→ Source data
▽
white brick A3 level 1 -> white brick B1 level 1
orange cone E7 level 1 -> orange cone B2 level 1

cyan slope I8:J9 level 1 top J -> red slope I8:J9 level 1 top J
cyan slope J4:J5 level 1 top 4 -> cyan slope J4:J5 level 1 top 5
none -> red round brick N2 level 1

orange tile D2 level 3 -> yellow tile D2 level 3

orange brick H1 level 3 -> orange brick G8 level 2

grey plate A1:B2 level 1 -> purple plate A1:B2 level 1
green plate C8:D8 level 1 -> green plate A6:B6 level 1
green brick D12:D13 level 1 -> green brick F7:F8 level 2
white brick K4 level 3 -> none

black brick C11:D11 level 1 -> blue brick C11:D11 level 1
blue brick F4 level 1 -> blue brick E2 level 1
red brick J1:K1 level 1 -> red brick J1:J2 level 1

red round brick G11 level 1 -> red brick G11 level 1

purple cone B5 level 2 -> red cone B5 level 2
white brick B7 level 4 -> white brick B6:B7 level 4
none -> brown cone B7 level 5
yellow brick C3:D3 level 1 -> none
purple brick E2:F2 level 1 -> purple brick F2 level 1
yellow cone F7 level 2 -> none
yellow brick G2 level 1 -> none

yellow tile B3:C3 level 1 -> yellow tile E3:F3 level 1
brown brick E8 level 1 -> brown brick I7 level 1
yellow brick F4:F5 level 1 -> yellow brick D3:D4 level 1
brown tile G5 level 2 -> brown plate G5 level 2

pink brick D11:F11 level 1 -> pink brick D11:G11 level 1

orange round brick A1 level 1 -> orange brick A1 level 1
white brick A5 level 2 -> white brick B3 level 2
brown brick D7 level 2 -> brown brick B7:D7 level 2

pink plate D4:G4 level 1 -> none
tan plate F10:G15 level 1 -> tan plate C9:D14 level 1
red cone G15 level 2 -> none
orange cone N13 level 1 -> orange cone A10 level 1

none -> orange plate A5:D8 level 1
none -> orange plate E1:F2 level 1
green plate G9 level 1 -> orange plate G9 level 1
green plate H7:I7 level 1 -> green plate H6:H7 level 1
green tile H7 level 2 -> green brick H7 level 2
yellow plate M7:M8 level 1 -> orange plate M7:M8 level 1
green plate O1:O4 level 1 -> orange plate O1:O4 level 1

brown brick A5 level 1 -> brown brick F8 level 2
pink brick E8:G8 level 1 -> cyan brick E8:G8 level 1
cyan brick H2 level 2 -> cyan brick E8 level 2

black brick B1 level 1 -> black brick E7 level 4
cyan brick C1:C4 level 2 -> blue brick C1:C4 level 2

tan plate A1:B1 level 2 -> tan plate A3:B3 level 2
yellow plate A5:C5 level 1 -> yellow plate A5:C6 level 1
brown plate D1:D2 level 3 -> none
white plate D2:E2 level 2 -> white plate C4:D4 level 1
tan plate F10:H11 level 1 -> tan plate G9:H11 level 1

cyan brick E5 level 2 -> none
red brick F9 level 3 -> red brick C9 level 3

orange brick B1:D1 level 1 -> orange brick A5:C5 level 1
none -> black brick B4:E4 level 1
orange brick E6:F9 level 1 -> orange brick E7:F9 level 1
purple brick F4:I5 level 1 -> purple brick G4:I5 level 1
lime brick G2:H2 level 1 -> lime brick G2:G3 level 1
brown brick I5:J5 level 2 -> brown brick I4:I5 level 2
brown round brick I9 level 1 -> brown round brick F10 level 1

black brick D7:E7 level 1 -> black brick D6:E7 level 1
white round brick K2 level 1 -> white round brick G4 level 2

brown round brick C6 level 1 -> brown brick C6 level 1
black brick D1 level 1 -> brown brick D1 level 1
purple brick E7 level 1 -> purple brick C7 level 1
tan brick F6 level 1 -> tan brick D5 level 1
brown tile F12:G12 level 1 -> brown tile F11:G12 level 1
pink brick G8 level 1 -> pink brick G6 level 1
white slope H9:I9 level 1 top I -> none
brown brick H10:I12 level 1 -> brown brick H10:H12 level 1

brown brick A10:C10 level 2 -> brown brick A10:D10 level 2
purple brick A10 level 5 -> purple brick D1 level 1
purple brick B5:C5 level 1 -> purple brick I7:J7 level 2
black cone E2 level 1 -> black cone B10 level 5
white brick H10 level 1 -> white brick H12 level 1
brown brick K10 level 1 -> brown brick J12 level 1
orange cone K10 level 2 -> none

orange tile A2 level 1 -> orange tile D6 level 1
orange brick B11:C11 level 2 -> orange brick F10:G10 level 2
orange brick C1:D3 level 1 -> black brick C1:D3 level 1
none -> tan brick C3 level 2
△
→ Exercise goal
Repeat all the entries above without altering anything.

→ Written reply
white brick A3 level 1 -> white brick B1 level 1
orange cone E7 level 1 -> orange cone B2 level 1

cyan slope I8:J9 level 1 top J -> red slope I8:J9 level 1 top J
cyan slope J4:J5 level 1 top 4 -> cyan slope J4:J5 level 1 top 5
none -> red round brick N2 level 1

orange tile D2 level 3 -> yellow tile D2 level 3

orange brick H1 level 3 -> orange brick G8 level 2

grey plate A1:B2 level 1 -> purple plate A1:B2 level 1
green plate C8:D8 level 1 -> green plate A6:B6 level 1
green brick D12:D13 level 1 -> green brick F7:F8 level 2
white brick K4 level 3 -> none

black brick C11:D11 level 1 -> blue brick C11:D11 level 1
blue brick F4 level 1 -> blue brick E2 level 1
red brick J1:K1 level 1 -> red brick J1:J2 level 1

red round brick G11 level 1 -> red brick G11 level 1

purple cone B5 level 2 -> red cone B5 level 2
white brick B7 level 4 -> white brick B6:B7 level 4
none -> brown cone B7 level 5
yellow brick C3:D3 level 1 -> none
purple brick E2:F2 level 1 -> purple brick F2 level 1
yellow cone F7 level 2 -> none
yellow brick G2 level 1 -> none

yellow tile B3:C3 level 1 -> yellow tile E3:F3 level 1
brown brick E8 level 1 -> brown brick I7 level 1
yellow brick F4:F5 level 1 -> yellow brick D3:D4 level 1
brown tile G5 level 2 -> brown plate G5 level 2

pink brick D11:F11 level 1 -> pink brick D11:G11 level 1

orange round brick A1 level 1 -> orange brick A1 level 1
white brick A5 level 2 -> white brick B3 level 2
brown brick D7 level 2 -> brown brick B7:D7 level 2

pink plate D4:G4 level 1 -> none
tan plate F10:G15 level 1 -> tan plate C9:D14 level 1
red cone G15 level 2 -> none
orange cone N13 level 1 -> orange cone A10 level 1

none -> orange plate A5:D8 level 1
none -> orange plate E1:F2 level 1
green plate G9 level 1 -> orange plate G9 level 1
green plate H7:I7 level 1 -> green plate H6:H7 level 1
green tile H7 level 2 -> green brick H7 level 2
yellow plate M7:M8 level 1 -> orange plate M7:M8 level 1
green plate O1:O4 level 1 -> orange plate O1:O4 level 1

brown brick A5 level 1 -> brown brick F8 level 2
pink brick E8:G8 level 1 -> cyan brick E8:G8 level 1
cyan brick H2 level 2 -> cyan brick E8 level 2

black brick B1 level 1 -> black brick E7 level 4
cyan brick C1:C4 level 2 -> blue brick C1:C4 level 2

tan plate A1:B1 level 2 -> tan plate A3:B3 level 2
yellow plate A5:C5 level 1 -> yellow plate A5:C6 level 1
brown plate D1:D2 level 3 -> none
white plate D2:E2 level 2 -> white plate C4:D4 level 1
tan plate F10:H11 level 1 -> tan plate G9:H11 level 1

cyan brick E5 level 2 -> none
red brick F9 level 3 -> red brick C9 level 3

orange brick B1:D1 level 1 -> orange brick A5:C5 level 1
none -> black brick B4:E4 level 1
orange brick E6:F9 level 1 -> orange brick E7:F9 level 1
purple brick F4:I5 level 1 -> purple brick G4:I5 level 1
lime brick G2:H2 level 1 -> lime brick G2:G3 level 1
brown brick I5:J5 level 2 -> brown brick I4:I5 level 2
brown round brick I9 level 1 -> brown round brick F10 level 1

black brick D7:E7 level 1 -> black brick D6:E7 level 1
white round brick K2 level 1 -> white round brick G4 level 2

brown round brick C6 level 1 -> brown brick C6 level 1
black brick D1 level 1 -> brown brick D1 level 1
purple brick E7 level 1 -> purple brick C7 level 1
tan brick F6 level 1 -> tan brick D5 level 1
brown tile F12:G12 level 1 -> brown tile F11:G12 level 1
pink brick G8 level 1 -> pink brick G6 level 1
white slope H9:I9 level 1 top I -> none
brown brick H10:I12 level 1 -> brown brick H10:H12 level 1

brown brick A10:C10 level 2 -> brown brick A10:D10 level 2
purple brick A10 level 5 -> purple brick D1 level 1
purple brick B5:C5 level 1 -> purple brick I7:J7 level 2
black cone E2 level 1 -> black cone B10 level 5
white brick H10 level 1 -> white brick H12 level 1
brown brick K10 level 1 -> brown brick J12 level 1
orange cone K10 level 2 -> none

orange tile A2 level 1 -> orange tile D6 level 1
orange brick B11:C11 level 2 -> orange brick F10:G10 level 2
orange brick C1:D3 level 1 -> black brick C1:D3 level 1
none -> tan brick C3 level 2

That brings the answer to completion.